Segment Start: Data for analysis
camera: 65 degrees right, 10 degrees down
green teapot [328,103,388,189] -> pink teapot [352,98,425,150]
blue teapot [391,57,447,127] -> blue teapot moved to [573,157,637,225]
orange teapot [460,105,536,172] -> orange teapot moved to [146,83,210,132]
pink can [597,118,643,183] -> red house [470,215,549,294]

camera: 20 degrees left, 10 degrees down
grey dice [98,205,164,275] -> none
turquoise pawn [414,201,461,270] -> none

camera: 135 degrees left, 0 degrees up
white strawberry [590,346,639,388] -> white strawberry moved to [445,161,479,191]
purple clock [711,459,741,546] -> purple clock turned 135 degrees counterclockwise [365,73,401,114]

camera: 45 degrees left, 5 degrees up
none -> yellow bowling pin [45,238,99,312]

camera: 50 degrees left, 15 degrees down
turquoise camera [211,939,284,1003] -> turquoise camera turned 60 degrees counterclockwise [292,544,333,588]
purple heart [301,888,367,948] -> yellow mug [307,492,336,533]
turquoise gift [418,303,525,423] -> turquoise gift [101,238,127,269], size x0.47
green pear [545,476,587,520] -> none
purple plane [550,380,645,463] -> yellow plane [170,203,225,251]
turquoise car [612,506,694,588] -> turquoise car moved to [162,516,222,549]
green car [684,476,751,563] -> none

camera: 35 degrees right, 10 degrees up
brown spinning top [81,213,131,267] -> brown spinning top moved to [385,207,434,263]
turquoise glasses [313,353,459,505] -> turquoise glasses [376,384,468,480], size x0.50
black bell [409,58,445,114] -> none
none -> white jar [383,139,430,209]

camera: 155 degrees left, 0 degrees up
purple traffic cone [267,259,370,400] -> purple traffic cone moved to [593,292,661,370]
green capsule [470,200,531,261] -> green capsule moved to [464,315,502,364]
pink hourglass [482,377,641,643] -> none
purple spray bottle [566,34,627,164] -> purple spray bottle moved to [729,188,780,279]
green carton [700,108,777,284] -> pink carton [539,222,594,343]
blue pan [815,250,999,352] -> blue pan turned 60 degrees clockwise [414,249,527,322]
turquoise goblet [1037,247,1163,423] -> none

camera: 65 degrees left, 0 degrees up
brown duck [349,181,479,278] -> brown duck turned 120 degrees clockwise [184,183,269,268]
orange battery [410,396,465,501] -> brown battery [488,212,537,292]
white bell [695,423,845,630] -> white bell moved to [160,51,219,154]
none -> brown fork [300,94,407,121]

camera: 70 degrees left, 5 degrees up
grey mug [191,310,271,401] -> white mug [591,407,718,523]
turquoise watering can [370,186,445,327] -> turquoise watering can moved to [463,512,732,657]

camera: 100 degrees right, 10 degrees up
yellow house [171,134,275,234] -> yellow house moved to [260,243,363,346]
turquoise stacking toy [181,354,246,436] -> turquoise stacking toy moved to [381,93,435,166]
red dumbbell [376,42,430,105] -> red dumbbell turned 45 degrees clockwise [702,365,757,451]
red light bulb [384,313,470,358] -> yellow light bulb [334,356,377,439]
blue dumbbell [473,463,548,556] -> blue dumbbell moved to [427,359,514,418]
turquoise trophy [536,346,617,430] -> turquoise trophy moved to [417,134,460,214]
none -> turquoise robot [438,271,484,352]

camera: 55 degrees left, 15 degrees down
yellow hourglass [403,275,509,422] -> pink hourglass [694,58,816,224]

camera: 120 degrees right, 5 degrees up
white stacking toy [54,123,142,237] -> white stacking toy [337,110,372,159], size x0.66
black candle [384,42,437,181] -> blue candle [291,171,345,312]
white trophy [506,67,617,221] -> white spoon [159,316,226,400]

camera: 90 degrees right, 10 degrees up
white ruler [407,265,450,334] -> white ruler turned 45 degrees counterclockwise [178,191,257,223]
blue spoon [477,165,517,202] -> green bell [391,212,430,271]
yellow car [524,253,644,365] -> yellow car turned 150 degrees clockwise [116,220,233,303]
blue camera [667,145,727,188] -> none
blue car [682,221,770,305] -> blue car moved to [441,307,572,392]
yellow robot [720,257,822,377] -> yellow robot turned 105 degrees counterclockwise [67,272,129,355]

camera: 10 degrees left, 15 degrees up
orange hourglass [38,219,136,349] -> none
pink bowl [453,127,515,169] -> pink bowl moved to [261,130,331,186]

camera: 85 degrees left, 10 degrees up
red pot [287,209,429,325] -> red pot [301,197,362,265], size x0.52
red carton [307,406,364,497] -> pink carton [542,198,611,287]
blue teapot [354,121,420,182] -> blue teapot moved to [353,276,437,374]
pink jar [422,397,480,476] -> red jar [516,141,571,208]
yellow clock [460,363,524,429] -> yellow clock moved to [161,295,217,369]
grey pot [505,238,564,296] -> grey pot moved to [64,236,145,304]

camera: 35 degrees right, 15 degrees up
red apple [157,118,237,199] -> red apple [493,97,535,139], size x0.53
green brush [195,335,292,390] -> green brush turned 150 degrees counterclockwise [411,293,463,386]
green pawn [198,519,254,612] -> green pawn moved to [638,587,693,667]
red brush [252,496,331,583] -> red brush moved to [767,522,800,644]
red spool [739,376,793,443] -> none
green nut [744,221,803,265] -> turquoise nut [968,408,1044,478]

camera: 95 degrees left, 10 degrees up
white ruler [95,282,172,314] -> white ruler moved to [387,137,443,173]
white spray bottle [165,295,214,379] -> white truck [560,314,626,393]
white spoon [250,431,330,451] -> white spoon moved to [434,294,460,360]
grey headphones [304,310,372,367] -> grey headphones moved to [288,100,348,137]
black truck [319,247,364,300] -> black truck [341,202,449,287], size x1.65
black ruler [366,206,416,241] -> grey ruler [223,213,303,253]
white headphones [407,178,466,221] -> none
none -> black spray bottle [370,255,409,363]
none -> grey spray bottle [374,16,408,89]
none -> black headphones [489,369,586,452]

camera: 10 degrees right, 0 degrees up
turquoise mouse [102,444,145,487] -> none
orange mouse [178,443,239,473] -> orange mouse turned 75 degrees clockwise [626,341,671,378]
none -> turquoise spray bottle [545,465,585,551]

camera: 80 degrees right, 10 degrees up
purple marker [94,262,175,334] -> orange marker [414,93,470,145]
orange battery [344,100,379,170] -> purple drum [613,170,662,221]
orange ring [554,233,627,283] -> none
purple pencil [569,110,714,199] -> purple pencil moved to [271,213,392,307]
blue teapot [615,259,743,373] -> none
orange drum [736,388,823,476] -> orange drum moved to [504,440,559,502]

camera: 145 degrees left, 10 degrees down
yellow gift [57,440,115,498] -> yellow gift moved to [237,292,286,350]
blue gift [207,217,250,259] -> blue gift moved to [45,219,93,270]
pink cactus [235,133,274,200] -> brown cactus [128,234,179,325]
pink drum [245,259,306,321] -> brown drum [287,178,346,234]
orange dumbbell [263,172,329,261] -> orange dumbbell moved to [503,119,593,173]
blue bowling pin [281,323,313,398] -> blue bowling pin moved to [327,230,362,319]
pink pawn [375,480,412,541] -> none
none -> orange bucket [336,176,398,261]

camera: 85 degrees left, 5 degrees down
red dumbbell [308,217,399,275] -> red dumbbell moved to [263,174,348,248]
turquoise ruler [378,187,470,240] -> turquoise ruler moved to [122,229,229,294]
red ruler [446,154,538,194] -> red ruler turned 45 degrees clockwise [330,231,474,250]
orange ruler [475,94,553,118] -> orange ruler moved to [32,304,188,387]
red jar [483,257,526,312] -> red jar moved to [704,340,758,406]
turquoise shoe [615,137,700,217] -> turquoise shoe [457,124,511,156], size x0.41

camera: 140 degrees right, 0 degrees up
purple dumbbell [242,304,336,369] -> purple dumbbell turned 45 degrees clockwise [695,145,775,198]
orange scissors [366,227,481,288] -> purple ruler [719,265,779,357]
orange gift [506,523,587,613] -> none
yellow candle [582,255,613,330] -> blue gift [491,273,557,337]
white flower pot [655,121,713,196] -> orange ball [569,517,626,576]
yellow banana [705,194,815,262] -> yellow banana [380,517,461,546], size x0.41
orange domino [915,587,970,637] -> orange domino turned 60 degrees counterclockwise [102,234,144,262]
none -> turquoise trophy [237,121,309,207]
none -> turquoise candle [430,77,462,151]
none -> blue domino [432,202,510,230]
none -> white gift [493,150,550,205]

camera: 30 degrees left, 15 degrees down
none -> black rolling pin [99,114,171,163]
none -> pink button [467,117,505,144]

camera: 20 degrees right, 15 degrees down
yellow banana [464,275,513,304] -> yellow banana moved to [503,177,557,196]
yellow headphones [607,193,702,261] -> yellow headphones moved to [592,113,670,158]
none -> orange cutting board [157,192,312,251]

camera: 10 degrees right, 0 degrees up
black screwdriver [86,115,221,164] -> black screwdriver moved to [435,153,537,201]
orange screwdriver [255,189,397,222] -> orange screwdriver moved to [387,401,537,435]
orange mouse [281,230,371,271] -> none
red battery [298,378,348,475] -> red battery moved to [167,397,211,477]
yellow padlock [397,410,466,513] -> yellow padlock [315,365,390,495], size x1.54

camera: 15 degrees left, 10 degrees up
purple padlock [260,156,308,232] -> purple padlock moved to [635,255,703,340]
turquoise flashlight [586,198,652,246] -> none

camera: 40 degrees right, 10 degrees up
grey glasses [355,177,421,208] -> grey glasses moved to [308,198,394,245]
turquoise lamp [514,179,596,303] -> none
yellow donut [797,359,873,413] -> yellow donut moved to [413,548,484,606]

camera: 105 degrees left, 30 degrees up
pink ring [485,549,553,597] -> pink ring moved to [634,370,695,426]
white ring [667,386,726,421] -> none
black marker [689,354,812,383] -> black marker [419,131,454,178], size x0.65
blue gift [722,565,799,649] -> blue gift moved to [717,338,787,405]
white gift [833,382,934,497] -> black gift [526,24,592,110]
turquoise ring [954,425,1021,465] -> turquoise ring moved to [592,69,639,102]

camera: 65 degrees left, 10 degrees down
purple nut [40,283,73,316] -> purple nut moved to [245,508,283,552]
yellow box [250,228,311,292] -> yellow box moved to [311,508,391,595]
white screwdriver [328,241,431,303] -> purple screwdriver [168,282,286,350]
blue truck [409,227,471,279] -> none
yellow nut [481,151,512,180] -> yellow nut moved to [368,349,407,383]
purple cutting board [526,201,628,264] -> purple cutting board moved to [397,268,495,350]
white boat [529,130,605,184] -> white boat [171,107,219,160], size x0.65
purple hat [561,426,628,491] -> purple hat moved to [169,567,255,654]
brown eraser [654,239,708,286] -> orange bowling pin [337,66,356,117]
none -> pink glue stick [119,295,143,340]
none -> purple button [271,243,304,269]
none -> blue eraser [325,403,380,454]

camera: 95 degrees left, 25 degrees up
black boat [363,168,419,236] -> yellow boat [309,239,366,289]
Segment End: Data for analysis
Copy the lines above exactly, beginning at the line that has "turquoise pawn [414,201,461,270] -> none" and stopping after the line that has "purple plane [550,380,645,463]", and omit the rest.

turquoise pawn [414,201,461,270] -> none

camera: 135 degrees left, 0 degrees up
white strawberry [590,346,639,388] -> white strawberry moved to [445,161,479,191]
purple clock [711,459,741,546] -> purple clock turned 135 degrees counterclockwise [365,73,401,114]

camera: 45 degrees left, 5 degrees up
none -> yellow bowling pin [45,238,99,312]

camera: 50 degrees left, 15 degrees down
turquoise camera [211,939,284,1003] -> turquoise camera turned 60 degrees counterclockwise [292,544,333,588]
purple heart [301,888,367,948] -> yellow mug [307,492,336,533]
turquoise gift [418,303,525,423] -> turquoise gift [101,238,127,269], size x0.47
green pear [545,476,587,520] -> none
purple plane [550,380,645,463] -> yellow plane [170,203,225,251]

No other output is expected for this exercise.